### ABOUT THIS TASK
Exactly as written, please repeat the data that follows, but not the pictures.

### RAW DATA
:::::

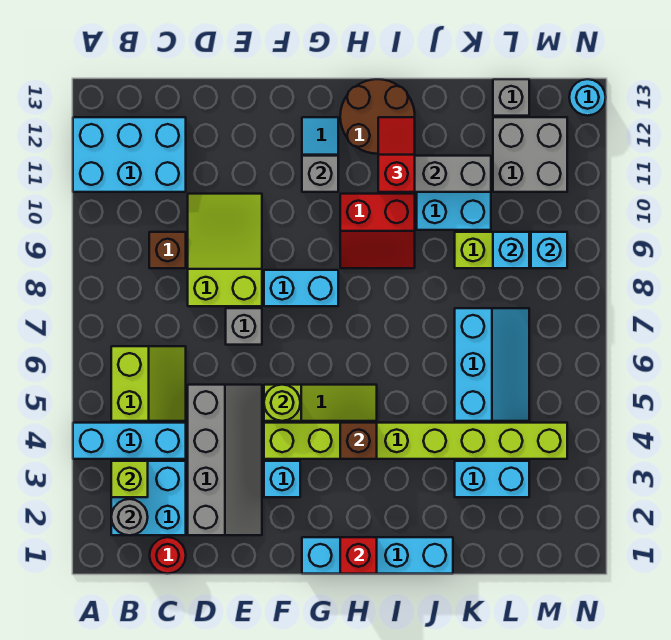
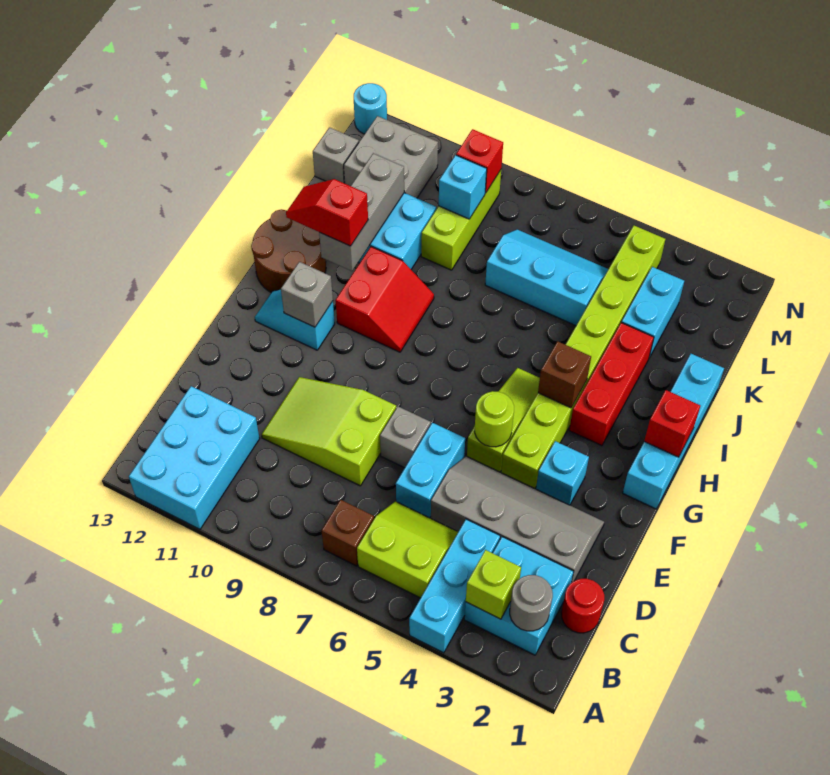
brown brick C9 level 1 -> brown brick B7 level 1
cyan brick F8:G8 level 1 -> cyan brick D6:E6 level 1
none -> red brick H3:J3 level 1
cyan brick M9 level 2 -> red brick M9 level 2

:::::

### WRITTEN REPLY
brown brick C9 level 1 -> brown brick B7 level 1
cyan brick F8:G8 level 1 -> cyan brick D6:E6 level 1
none -> red brick H3:J3 level 1
cyan brick M9 level 2 -> red brick M9 level 2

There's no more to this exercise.